[Supplied information — start]

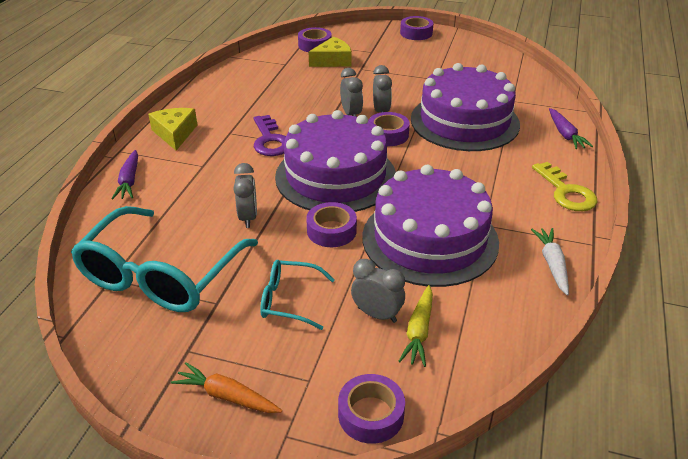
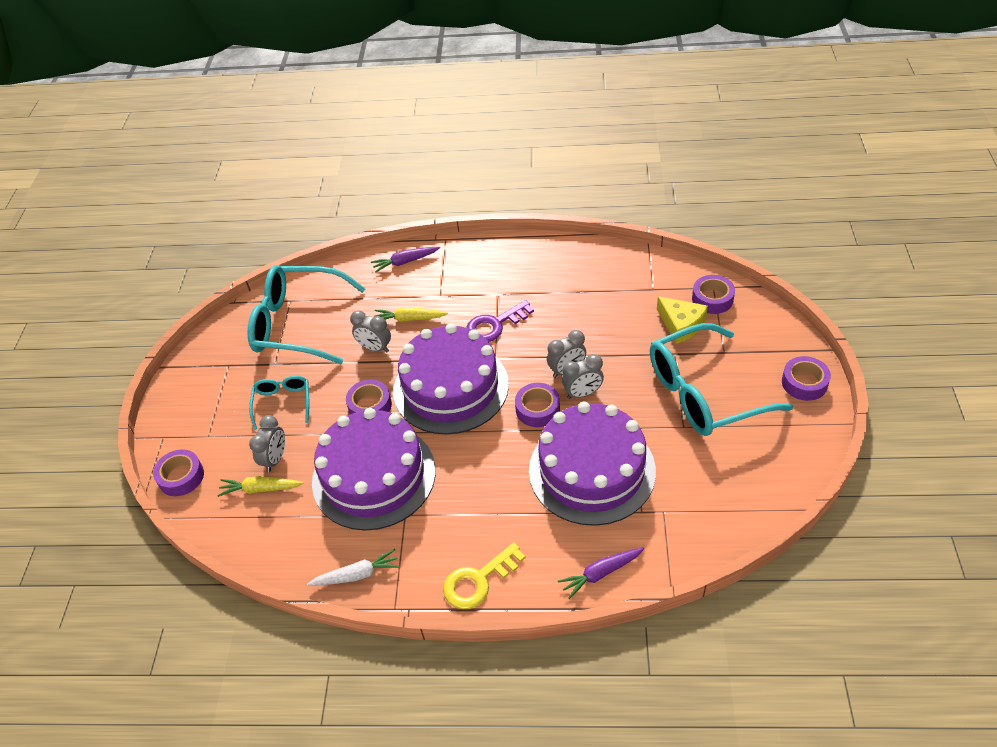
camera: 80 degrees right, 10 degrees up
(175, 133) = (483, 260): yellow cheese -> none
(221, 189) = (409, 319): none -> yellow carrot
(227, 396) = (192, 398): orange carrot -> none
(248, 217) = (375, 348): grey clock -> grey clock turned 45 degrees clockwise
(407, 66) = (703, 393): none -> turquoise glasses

[Supplied information — finish]

- What you are asked to do
Lines, not occurrences, are what count: report how many lines of the records above include the word "carrot", and nothing else.

- Exercise solution
2